Difference listings
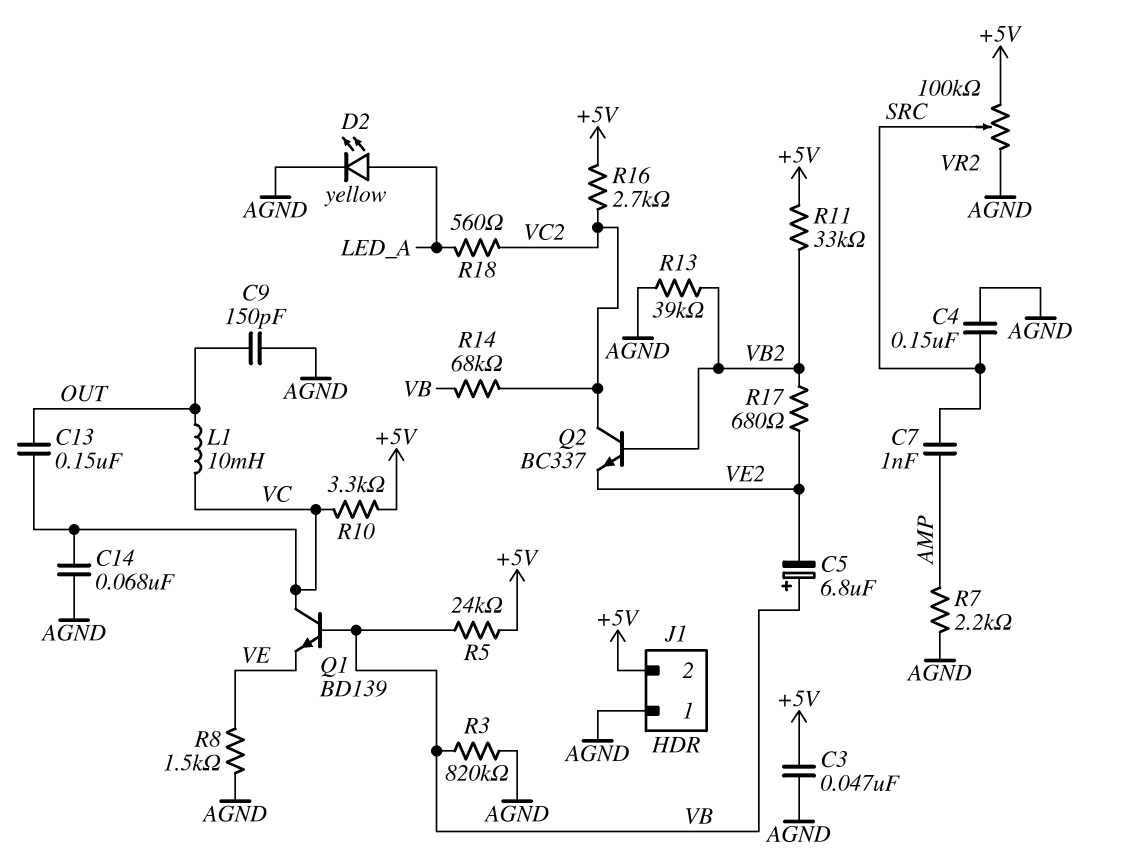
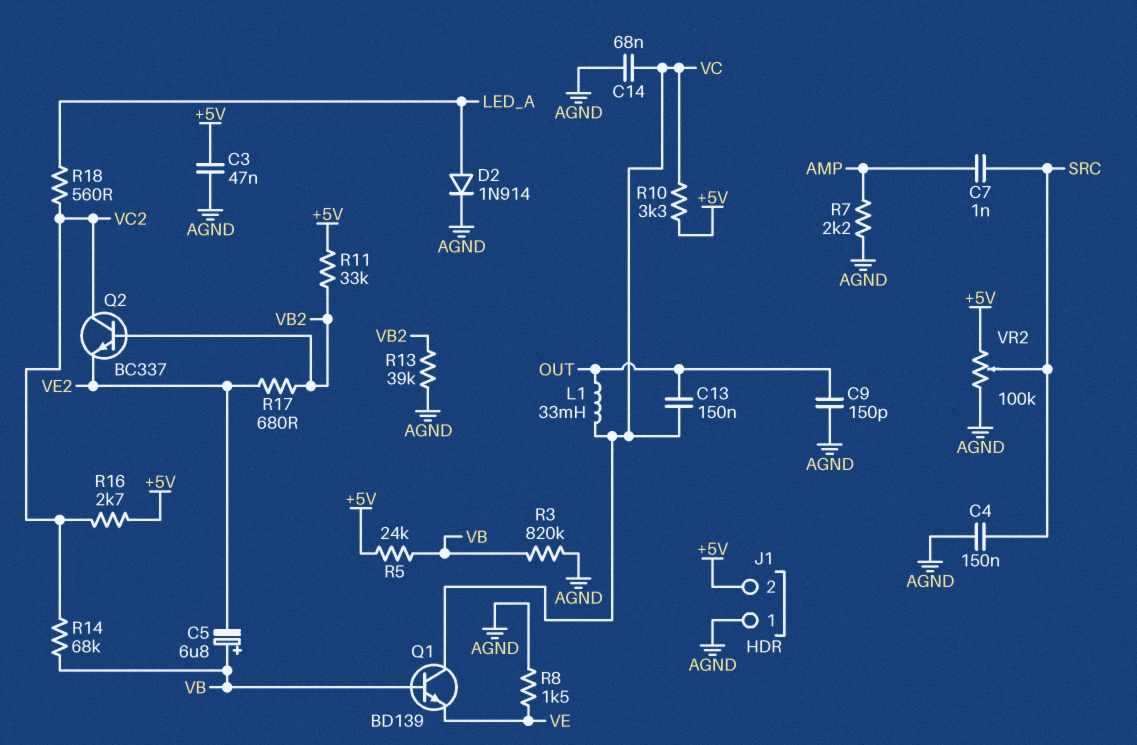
D2: LED yellow (A LED_A, K AGND) -> diode 1N914 (A LED_A, K AGND)
L1: 10mH (OUT, VC) -> 33mH (OUT, VC)

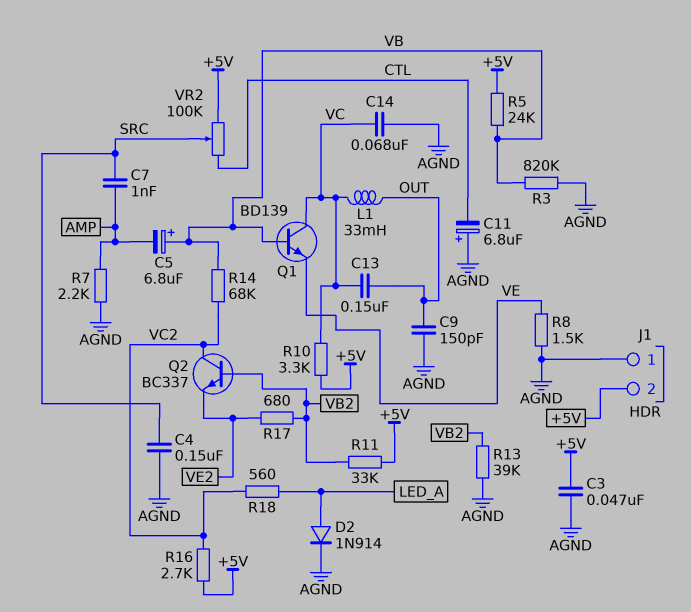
C5: 6.8uF (plus VB, minus VE2) -> 6.8uF (plus VB, minus AMP)
C11: none -> 6.8uF (plus AGND, minus CTL)
VR2: 100k (+5V, AGND, wiper SRC) -> 100k (+5V, CTL, wiper SRC)

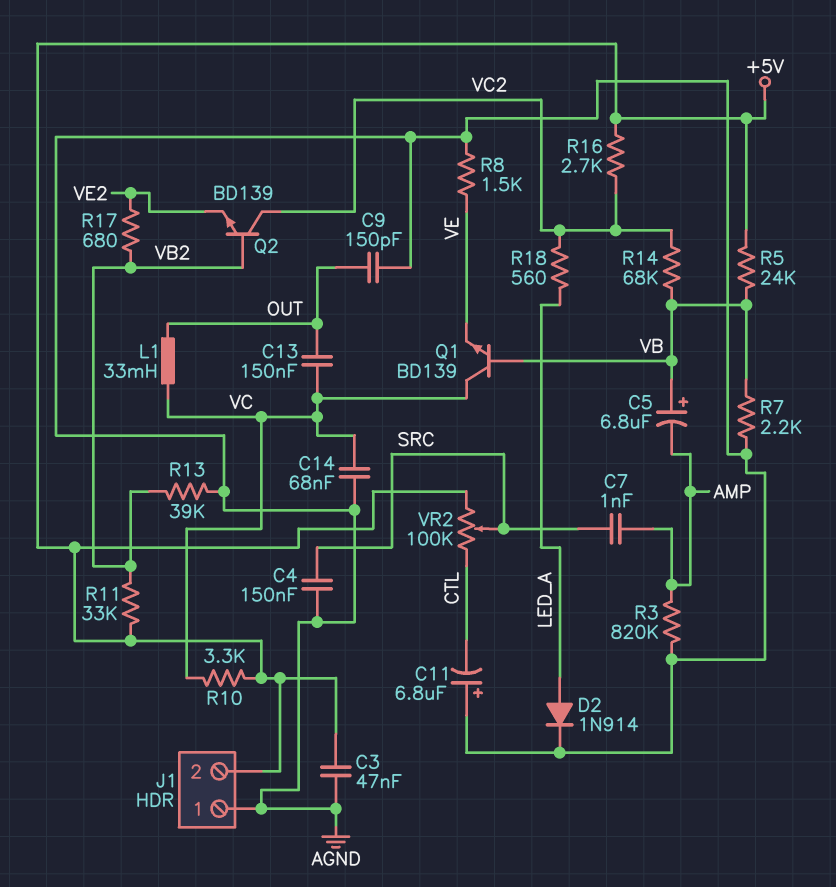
Q2: NPN BC337 (B VB2, C VC2, E VE2) -> NPN BD139 (B VB2, C VC2, E VE2)
R3: 820k (AGND, VB) -> 820k (AGND, AMP)
R7: 2.2k (AGND, AMP) -> 2.2k (AGND, VB)

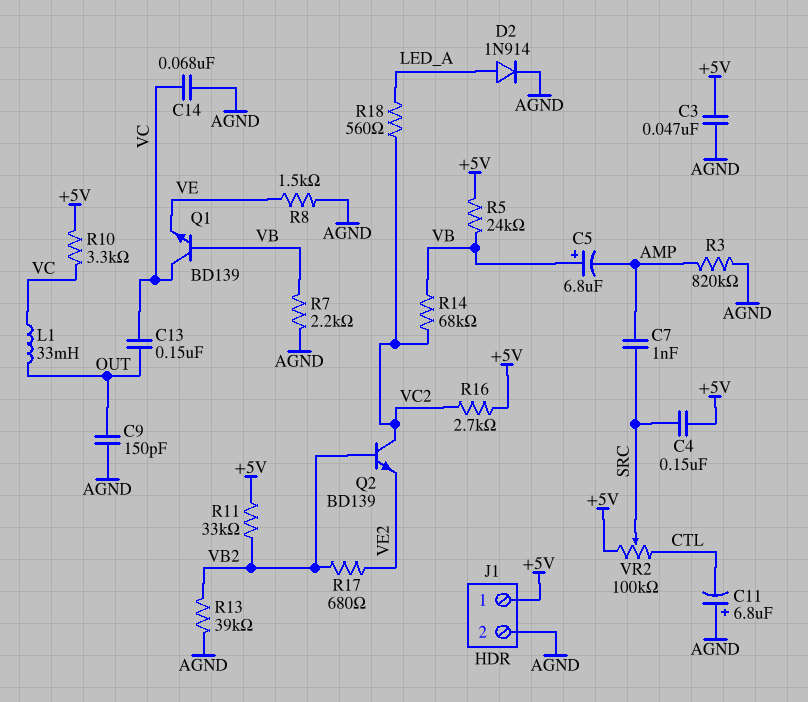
C4: 150nF (AGND, SRC) -> 150nF (+5V, SRC)
J1 pin 1: AGND -> +5V
J1 pin 2: +5V -> AGND

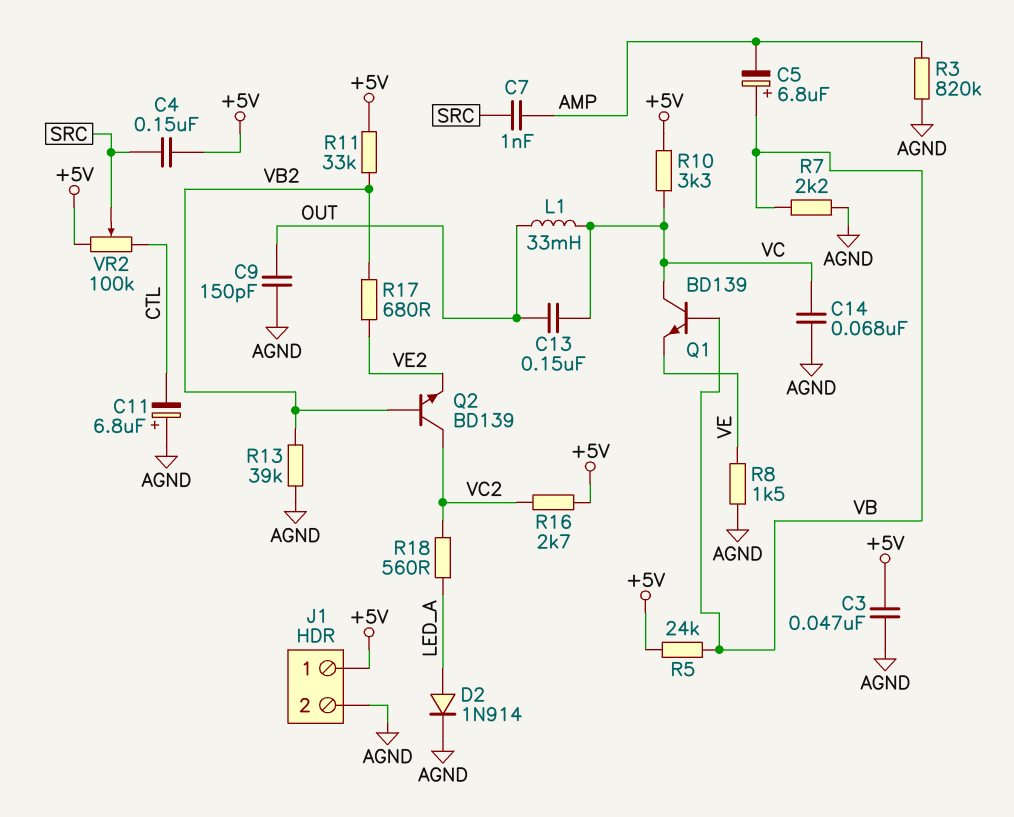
R14: 68k (VB, VC2) -> none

**TASK ITEM:**
Without the pictures, print all of the records exactly.

**RESPONSE AREA:**
D2: LED yellow (A LED_A, K AGND) -> diode 1N914 (A LED_A, K AGND)
L1: 10mH (OUT, VC) -> 33mH (OUT, VC)

C5: 6.8uF (plus VB, minus VE2) -> 6.8uF (plus VB, minus AMP)
C11: none -> 6.8uF (plus AGND, minus CTL)
VR2: 100k (+5V, AGND, wiper SRC) -> 100k (+5V, CTL, wiper SRC)

Q2: NPN BC337 (B VB2, C VC2, E VE2) -> NPN BD139 (B VB2, C VC2, E VE2)
R3: 820k (AGND, VB) -> 820k (AGND, AMP)
R7: 2.2k (AGND, AMP) -> 2.2k (AGND, VB)

C4: 150nF (AGND, SRC) -> 150nF (+5V, SRC)
J1 pin 1: AGND -> +5V
J1 pin 2: +5V -> AGND

R14: 68k (VB, VC2) -> none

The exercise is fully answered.